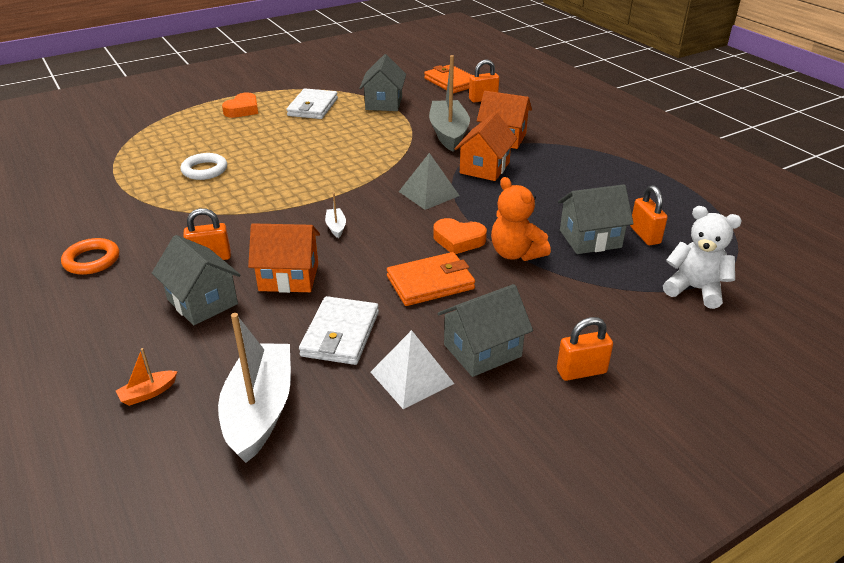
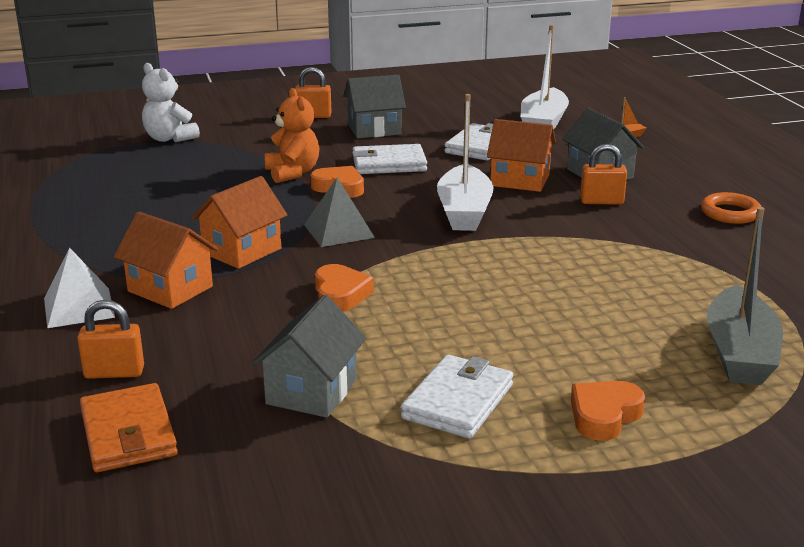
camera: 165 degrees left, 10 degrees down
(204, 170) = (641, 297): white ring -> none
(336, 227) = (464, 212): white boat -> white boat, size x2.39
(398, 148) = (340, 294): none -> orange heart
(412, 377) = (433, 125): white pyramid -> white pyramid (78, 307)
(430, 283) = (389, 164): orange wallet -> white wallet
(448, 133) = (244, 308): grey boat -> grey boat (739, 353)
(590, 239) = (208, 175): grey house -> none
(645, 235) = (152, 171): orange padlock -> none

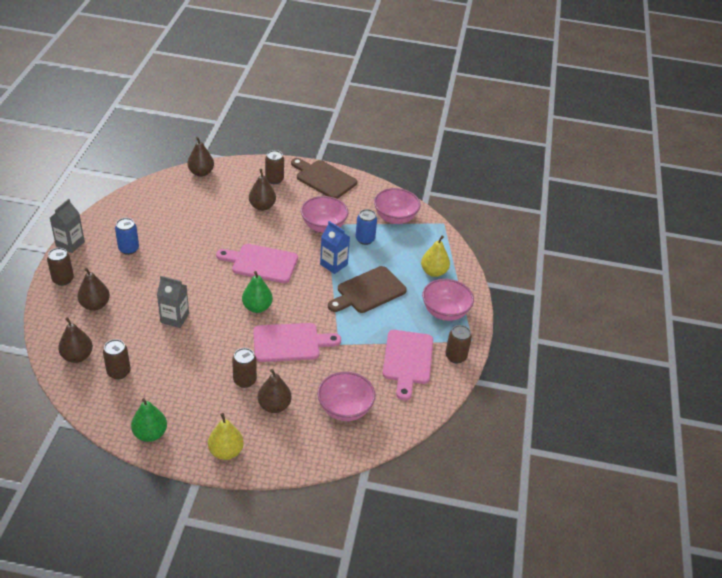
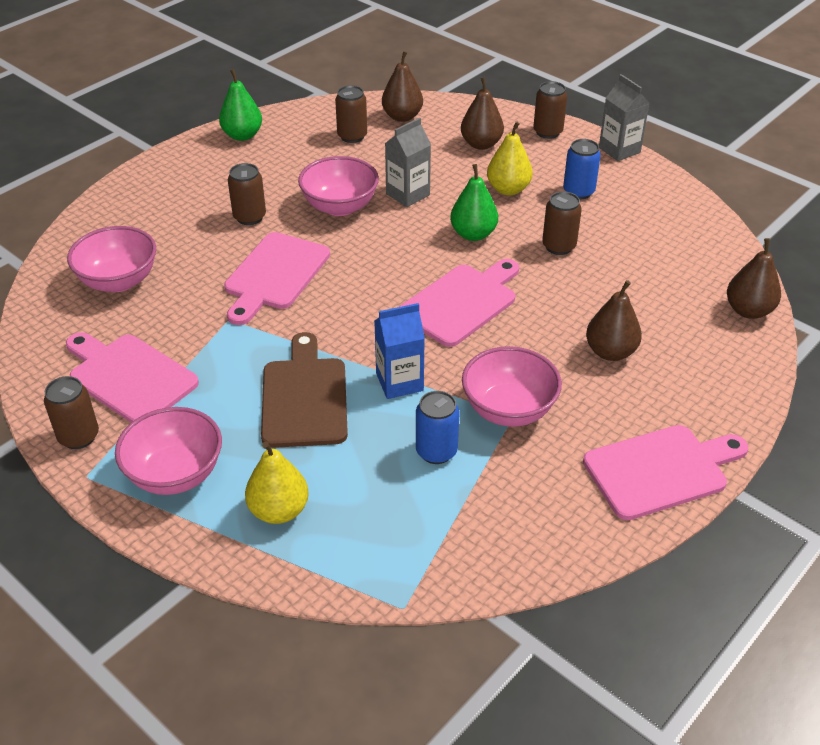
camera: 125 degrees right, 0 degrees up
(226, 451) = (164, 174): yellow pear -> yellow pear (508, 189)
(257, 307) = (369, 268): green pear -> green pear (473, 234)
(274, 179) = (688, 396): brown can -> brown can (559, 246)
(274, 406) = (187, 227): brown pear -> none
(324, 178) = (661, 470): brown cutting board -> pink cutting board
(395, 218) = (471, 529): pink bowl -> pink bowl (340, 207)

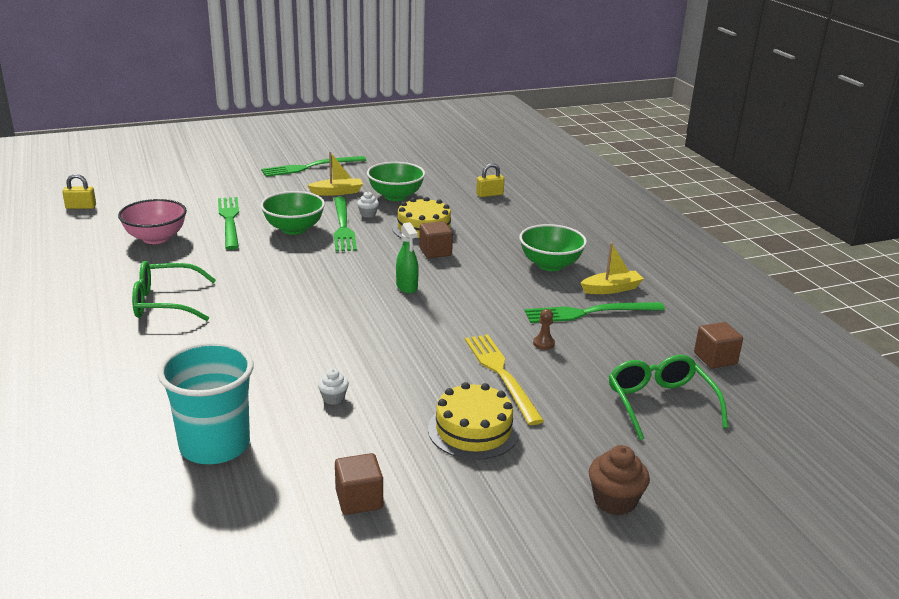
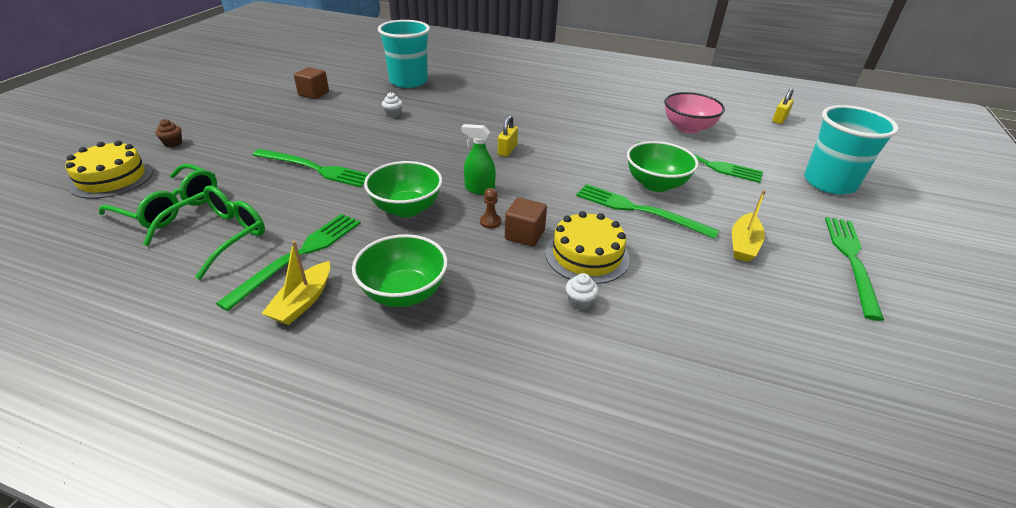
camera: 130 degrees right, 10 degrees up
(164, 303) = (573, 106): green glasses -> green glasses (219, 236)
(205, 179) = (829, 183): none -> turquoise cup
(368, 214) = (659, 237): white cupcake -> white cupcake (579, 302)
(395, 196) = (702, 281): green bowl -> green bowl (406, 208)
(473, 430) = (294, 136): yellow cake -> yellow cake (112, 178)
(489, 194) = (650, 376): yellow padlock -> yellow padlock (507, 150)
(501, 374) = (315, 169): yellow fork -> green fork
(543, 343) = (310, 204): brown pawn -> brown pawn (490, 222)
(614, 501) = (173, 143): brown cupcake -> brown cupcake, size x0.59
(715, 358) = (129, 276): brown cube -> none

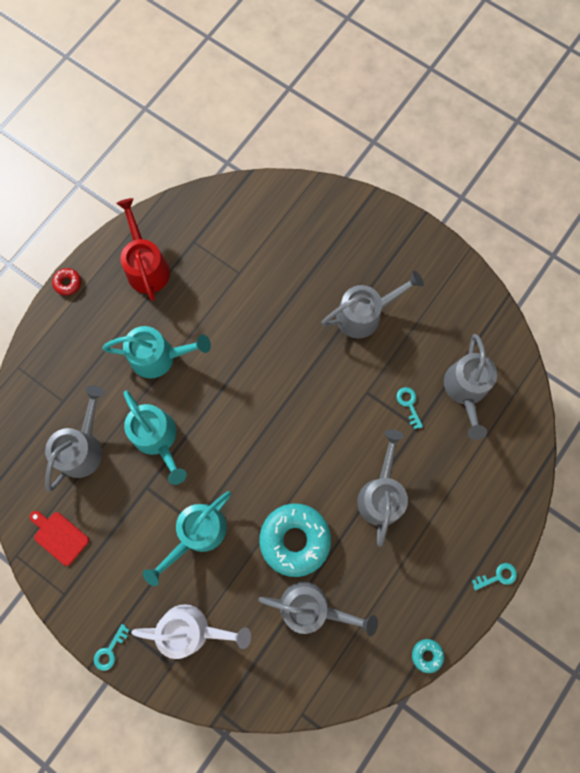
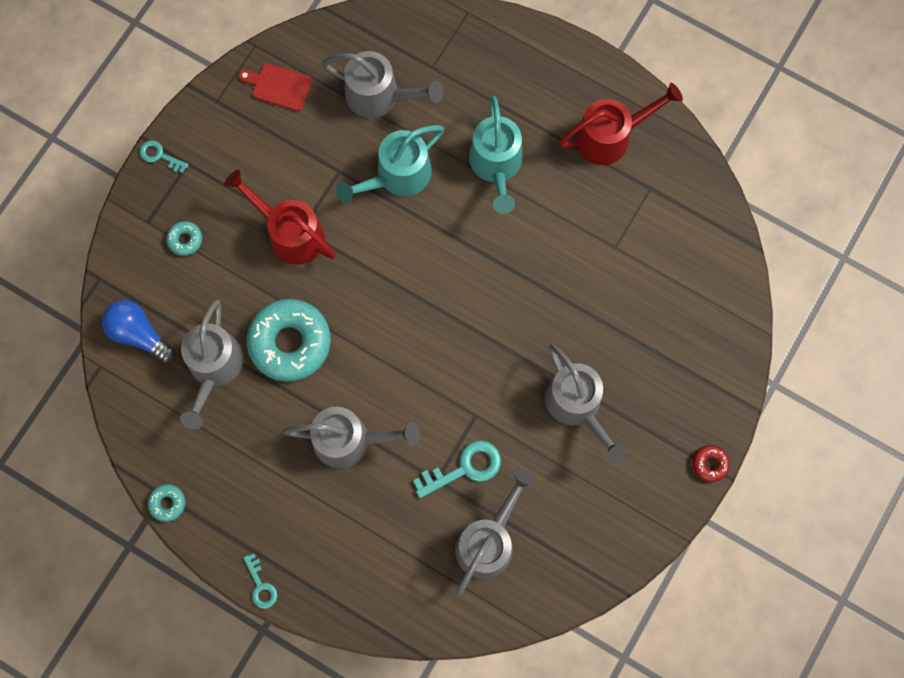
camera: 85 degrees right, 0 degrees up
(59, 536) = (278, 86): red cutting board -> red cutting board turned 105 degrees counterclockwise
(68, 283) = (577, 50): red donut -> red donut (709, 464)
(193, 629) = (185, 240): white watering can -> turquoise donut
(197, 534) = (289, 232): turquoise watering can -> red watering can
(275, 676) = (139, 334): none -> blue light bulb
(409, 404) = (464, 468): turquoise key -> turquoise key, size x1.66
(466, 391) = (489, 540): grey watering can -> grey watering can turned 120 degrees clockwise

Problem requirements => Within the listing above, print exactly the stretch beginning at the line that contains "camera: 130 degrees right, 10 degrees up" and finishing at the line that contains "camera: 85 degrees right, 0 degrees up", ends kept, pictures left out, and nothing more.

Response area =>
camera: 130 degrees right, 10 degrees up
(164, 303) = (573, 106): green glasses -> green glasses (219, 236)
(205, 179) = (829, 183): none -> turquoise cup
(368, 214) = (659, 237): white cupcake -> white cupcake (579, 302)
(395, 196) = (702, 281): green bowl -> green bowl (406, 208)
(473, 430) = (294, 136): yellow cake -> yellow cake (112, 178)
(489, 194) = (650, 376): yellow padlock -> yellow padlock (507, 150)
(501, 374) = (315, 169): yellow fork -> green fork
(543, 343) = (310, 204): brown pawn -> brown pawn (490, 222)
(614, 501) = (173, 143): brown cupcake -> brown cupcake, size x0.59
(715, 358) = (129, 276): brown cube -> none

camera: 85 degrees right, 0 degrees up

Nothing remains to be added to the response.